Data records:
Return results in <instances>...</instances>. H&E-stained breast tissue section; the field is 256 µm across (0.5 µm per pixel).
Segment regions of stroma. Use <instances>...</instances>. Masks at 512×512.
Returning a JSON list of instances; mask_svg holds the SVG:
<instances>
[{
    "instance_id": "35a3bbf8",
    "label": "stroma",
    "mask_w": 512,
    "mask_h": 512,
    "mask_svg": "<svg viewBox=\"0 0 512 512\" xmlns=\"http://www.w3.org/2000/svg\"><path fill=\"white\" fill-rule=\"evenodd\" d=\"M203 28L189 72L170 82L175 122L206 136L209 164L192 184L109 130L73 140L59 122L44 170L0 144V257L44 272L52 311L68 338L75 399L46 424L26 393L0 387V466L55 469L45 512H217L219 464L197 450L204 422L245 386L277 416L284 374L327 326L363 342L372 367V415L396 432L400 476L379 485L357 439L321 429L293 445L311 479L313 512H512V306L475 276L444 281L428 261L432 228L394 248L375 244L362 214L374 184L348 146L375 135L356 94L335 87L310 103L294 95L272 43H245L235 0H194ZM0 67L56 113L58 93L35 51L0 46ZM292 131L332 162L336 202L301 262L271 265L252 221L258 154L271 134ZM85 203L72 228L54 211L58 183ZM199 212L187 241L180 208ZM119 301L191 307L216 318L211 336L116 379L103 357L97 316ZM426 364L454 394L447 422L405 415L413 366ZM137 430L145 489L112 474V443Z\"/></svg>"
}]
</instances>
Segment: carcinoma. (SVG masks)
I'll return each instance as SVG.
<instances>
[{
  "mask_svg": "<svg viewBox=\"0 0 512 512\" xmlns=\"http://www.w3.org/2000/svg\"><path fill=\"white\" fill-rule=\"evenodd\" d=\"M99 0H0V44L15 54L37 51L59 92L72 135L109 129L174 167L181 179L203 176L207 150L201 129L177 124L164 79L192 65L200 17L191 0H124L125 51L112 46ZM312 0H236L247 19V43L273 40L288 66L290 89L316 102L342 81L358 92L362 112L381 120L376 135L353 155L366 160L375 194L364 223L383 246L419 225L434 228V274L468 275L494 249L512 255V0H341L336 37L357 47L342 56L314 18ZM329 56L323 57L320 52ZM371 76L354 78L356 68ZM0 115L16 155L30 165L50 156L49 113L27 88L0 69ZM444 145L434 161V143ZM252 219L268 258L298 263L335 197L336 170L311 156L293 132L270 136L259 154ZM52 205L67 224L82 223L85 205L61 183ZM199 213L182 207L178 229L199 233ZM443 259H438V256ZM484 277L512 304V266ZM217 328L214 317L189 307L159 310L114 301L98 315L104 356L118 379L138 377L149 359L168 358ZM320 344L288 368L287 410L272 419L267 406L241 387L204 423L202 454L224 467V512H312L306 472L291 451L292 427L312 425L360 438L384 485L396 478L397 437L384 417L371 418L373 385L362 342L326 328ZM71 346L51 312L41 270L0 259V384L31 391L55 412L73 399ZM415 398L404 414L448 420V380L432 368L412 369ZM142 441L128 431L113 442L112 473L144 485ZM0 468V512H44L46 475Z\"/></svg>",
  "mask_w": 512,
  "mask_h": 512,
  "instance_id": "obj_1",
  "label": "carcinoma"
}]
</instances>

WHAT THE TASK REQUIRES >> Go through the lines above. Select every one that has the string "fill".

OUTPUT BELOW >>
    "mask_svg": "<svg viewBox=\"0 0 512 512\" xmlns=\"http://www.w3.org/2000/svg\"><path fill=\"white\" fill-rule=\"evenodd\" d=\"M203 28L189 72L170 82L175 122L206 136L209 164L192 184L109 130L73 140L59 122L44 170L0 144V257L44 272L52 311L68 338L75 399L46 424L26 393L0 387V466L55 469L45 512H217L219 464L197 450L204 422L245 386L277 416L284 374L327 326L363 342L372 367V415L396 432L400 476L379 485L357 439L321 429L293 445L311 479L313 512H512V306L475 276L444 281L428 261L432 228L394 248L375 244L362 214L374 184L348 146L375 135L356 94L335 87L310 103L294 95L272 43H245L235 0H194ZM0 67L56 113L58 93L35 51L0 46ZM292 131L332 162L336 202L301 262L271 265L252 221L258 154L271 134ZM85 203L72 228L54 211L58 183ZM199 212L187 241L180 208ZM119 301L191 307L216 318L211 336L116 379L103 357L97 316ZM426 364L454 394L447 422L405 415L413 366ZM137 430L145 489L112 474V443Z\"/></svg>"
  "mask_svg": "<svg viewBox=\"0 0 512 512\" xmlns=\"http://www.w3.org/2000/svg\"><path fill=\"white\" fill-rule=\"evenodd\" d=\"M99 0H0V44L15 54L37 51L59 92L72 135L109 129L174 167L181 179L203 176L207 150L201 129L177 124L164 79L192 65L200 17L191 0H124L125 51L112 46ZM312 0H236L247 19V43L273 40L288 66L290 89L316 102L342 81L358 92L362 112L381 120L376 135L353 155L366 160L375 194L364 223L383 246L419 225L434 228V274L468 275L494 249L512 255V0H341L336 37L357 47L342 56L314 18ZM329 56L323 57L320 52ZM371 76L354 78L356 68ZM0 115L16 155L30 165L50 156L49 113L27 88L0 69ZM444 145L434 161V143ZM252 219L268 258L298 263L335 197L336 170L311 156L293 132L270 136L259 154ZM52 205L67 224L82 223L85 205L61 183ZM199 213L182 207L178 229L199 233ZM443 259H438V256ZM484 277L512 304V266ZM217 328L214 317L189 307L159 310L114 301L98 315L104 356L118 379L138 377L149 359L168 358ZM320 344L288 368L287 410L272 419L267 406L241 387L204 423L202 454L224 467V512H312L306 472L291 451L292 427L312 425L360 438L384 485L396 478L397 437L384 417L371 418L373 385L362 342L326 328ZM71 346L51 312L41 270L0 259V384L31 391L55 412L73 399ZM415 398L404 414L448 420V380L432 368L412 369ZM142 441L128 431L113 442L112 473L144 485ZM0 468V512H44L46 475Z\"/></svg>",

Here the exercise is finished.